DATASET EXTRACT:
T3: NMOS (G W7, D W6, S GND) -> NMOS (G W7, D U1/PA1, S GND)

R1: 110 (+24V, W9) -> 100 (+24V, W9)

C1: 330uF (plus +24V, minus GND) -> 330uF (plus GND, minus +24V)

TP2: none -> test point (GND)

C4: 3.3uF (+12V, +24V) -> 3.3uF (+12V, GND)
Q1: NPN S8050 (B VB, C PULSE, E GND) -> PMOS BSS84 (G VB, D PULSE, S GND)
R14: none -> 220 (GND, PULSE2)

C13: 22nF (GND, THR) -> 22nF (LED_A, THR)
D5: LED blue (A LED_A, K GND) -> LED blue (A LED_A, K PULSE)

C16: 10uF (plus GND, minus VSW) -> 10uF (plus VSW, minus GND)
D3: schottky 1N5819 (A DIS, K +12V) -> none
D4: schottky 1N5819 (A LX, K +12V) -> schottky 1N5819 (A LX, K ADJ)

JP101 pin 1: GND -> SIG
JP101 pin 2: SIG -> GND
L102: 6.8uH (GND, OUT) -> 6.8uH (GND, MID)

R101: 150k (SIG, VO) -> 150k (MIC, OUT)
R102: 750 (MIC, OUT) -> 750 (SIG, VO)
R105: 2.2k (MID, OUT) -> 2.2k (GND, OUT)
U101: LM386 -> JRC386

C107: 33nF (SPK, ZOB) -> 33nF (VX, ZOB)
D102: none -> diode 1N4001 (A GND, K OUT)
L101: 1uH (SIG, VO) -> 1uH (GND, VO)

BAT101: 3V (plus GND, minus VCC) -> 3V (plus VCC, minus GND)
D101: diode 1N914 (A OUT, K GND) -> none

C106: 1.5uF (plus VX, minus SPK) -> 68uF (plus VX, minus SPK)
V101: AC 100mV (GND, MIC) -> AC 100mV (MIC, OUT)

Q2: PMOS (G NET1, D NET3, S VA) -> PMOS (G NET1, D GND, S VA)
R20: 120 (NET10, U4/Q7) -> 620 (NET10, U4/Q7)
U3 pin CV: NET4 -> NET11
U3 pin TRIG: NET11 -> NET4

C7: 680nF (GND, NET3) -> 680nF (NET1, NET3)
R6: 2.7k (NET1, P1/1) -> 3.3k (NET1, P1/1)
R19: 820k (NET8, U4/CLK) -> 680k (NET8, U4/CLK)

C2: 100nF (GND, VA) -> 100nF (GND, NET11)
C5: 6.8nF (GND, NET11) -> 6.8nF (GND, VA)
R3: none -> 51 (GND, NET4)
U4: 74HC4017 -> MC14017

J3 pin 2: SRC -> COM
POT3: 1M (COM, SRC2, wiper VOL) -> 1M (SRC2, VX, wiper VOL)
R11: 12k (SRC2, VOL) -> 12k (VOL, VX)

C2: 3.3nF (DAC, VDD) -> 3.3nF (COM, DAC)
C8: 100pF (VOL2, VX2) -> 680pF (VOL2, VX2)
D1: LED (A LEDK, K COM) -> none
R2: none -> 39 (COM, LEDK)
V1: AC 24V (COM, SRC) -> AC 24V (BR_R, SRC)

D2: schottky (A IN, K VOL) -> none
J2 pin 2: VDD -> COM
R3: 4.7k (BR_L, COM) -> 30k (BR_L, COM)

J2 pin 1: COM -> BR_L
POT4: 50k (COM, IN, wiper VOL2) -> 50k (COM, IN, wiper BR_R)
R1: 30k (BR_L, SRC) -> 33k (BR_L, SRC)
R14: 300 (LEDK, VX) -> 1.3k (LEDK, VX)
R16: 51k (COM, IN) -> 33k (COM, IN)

ABOUT THIS TASK: Word for word, restate the listing above from its first line to the line with "R14: 300 (LEDK, VX) -> 1.3k (LEDK, VX)", keeping both.

YOUR SOLUTION:
T3: NMOS (G W7, D W6, S GND) -> NMOS (G W7, D U1/PA1, S GND)

R1: 110 (+24V, W9) -> 100 (+24V, W9)

C1: 330uF (plus +24V, minus GND) -> 330uF (plus GND, minus +24V)

TP2: none -> test point (GND)

C4: 3.3uF (+12V, +24V) -> 3.3uF (+12V, GND)
Q1: NPN S8050 (B VB, C PULSE, E GND) -> PMOS BSS84 (G VB, D PULSE, S GND)
R14: none -> 220 (GND, PULSE2)

C13: 22nF (GND, THR) -> 22nF (LED_A, THR)
D5: LED blue (A LED_A, K GND) -> LED blue (A LED_A, K PULSE)

C16: 10uF (plus GND, minus VSW) -> 10uF (plus VSW, minus GND)
D3: schottky 1N5819 (A DIS, K +12V) -> none
D4: schottky 1N5819 (A LX, K +12V) -> schottky 1N5819 (A LX, K ADJ)

JP101 pin 1: GND -> SIG
JP101 pin 2: SIG -> GND
L102: 6.8uH (GND, OUT) -> 6.8uH (GND, MID)

R101: 150k (SIG, VO) -> 150k (MIC, OUT)
R102: 750 (MIC, OUT) -> 750 (SIG, VO)
R105: 2.2k (MID, OUT) -> 2.2k (GND, OUT)
U101: LM386 -> JRC386

C107: 33nF (SPK, ZOB) -> 33nF (VX, ZOB)
D102: none -> diode 1N4001 (A GND, K OUT)
L101: 1uH (SIG, VO) -> 1uH (GND, VO)

BAT101: 3V (plus GND, minus VCC) -> 3V (plus VCC, minus GND)
D101: diode 1N914 (A OUT, K GND) -> none

C106: 1.5uF (plus VX, minus SPK) -> 68uF (plus VX, minus SPK)
V101: AC 100mV (GND, MIC) -> AC 100mV (MIC, OUT)

Q2: PMOS (G NET1, D NET3, S VA) -> PMOS (G NET1, D GND, S VA)
R20: 120 (NET10, U4/Q7) -> 620 (NET10, U4/Q7)
U3 pin CV: NET4 -> NET11
U3 pin TRIG: NET11 -> NET4

C7: 680nF (GND, NET3) -> 680nF (NET1, NET3)
R6: 2.7k (NET1, P1/1) -> 3.3k (NET1, P1/1)
R19: 820k (NET8, U4/CLK) -> 680k (NET8, U4/CLK)

C2: 100nF (GND, VA) -> 100nF (GND, NET11)
C5: 6.8nF (GND, NET11) -> 6.8nF (GND, VA)
R3: none -> 51 (GND, NET4)
U4: 74HC4017 -> MC14017

J3 pin 2: SRC -> COM
POT3: 1M (COM, SRC2, wiper VOL) -> 1M (SRC2, VX, wiper VOL)
R11: 12k (SRC2, VOL) -> 12k (VOL, VX)

C2: 3.3nF (DAC, VDD) -> 3.3nF (COM, DAC)
C8: 100pF (VOL2, VX2) -> 680pF (VOL2, VX2)
D1: LED (A LEDK, K COM) -> none
R2: none -> 39 (COM, LEDK)
V1: AC 24V (COM, SRC) -> AC 24V (BR_R, SRC)

D2: schottky (A IN, K VOL) -> none
J2 pin 2: VDD -> COM
R3: 4.7k (BR_L, COM) -> 30k (BR_L, COM)

J2 pin 1: COM -> BR_L
POT4: 50k (COM, IN, wiper VOL2) -> 50k (COM, IN, wiper BR_R)
R1: 30k (BR_L, SRC) -> 33k (BR_L, SRC)
R14: 300 (LEDK, VX) -> 1.3k (LEDK, VX)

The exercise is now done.